Goal of the exercise: Print the records below verbatim.

Dataset records:
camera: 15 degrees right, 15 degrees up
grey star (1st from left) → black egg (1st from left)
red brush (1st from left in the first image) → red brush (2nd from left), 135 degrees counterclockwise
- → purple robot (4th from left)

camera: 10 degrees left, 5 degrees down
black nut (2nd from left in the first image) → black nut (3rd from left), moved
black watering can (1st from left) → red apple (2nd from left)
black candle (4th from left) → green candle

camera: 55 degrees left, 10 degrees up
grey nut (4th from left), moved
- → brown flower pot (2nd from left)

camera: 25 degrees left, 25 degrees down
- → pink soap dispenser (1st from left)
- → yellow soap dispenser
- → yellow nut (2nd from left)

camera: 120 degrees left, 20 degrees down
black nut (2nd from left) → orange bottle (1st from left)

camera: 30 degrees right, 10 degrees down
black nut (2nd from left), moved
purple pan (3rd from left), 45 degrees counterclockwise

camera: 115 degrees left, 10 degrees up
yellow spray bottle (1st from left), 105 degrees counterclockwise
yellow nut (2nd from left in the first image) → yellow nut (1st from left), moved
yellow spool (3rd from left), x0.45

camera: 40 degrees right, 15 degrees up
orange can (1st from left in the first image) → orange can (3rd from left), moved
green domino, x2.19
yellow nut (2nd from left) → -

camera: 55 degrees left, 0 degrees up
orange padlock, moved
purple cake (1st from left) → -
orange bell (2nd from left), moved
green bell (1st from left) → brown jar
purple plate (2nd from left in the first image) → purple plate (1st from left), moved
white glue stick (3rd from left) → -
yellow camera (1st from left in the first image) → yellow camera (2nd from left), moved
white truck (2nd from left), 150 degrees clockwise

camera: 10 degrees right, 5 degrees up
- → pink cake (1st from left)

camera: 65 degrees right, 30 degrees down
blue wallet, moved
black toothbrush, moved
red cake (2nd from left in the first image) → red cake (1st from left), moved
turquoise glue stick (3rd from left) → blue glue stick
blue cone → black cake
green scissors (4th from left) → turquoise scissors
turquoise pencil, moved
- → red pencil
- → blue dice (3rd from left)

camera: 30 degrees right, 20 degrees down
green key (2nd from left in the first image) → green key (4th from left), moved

Written solution:
camera: 15 degrees right, 15 degrees up
grey star (1st from left) → black egg (1st from left)
red brush (1st from left in the first image) → red brush (2nd from left), 135 degrees counterclockwise
- → purple robot (4th from left)

camera: 10 degrees left, 5 degrees down
black nut (2nd from left in the first image) → black nut (3rd from left), moved
black watering can (1st from left) → red apple (2nd from left)
black candle (4th from left) → green candle

camera: 55 degrees left, 10 degrees up
grey nut (4th from left), moved
- → brown flower pot (2nd from left)

camera: 25 degrees left, 25 degrees down
- → pink soap dispenser (1st from left)
- → yellow soap dispenser
- → yellow nut (2nd from left)

camera: 120 degrees left, 20 degrees down
black nut (2nd from left) → orange bottle (1st from left)

camera: 30 degrees right, 10 degrees down
black nut (2nd from left), moved
purple pan (3rd from left), 45 degrees counterclockwise

camera: 115 degrees left, 10 degrees up
yellow spray bottle (1st from left), 105 degrees counterclockwise
yellow nut (2nd from left in the first image) → yellow nut (1st from left), moved
yellow spool (3rd from left), x0.45

camera: 40 degrees right, 15 degrees up
orange can (1st from left in the first image) → orange can (3rd from left), moved
green domino, x2.19
yellow nut (2nd from left) → -

camera: 55 degrees left, 0 degrees up
orange padlock, moved
purple cake (1st from left) → -
orange bell (2nd from left), moved
green bell (1st from left) → brown jar
purple plate (2nd from left in the first image) → purple plate (1st from left), moved
white glue stick (3rd from left) → -
yellow camera (1st from left in the first image) → yellow camera (2nd from left), moved
white truck (2nd from left), 150 degrees clockwise

camera: 10 degrees right, 5 degrees up
- → pink cake (1st from left)

camera: 65 degrees right, 30 degrees down
blue wallet, moved
black toothbrush, moved
red cake (2nd from left in the first image) → red cake (1st from left), moved
turquoise glue stick (3rd from left) → blue glue stick
blue cone → black cake
green scissors (4th from left) → turquoise scissors
turquoise pencil, moved
- → red pencil
- → blue dice (3rd from left)

camera: 30 degrees right, 20 degrees down
green key (2nd from left in the first image) → green key (4th from left), moved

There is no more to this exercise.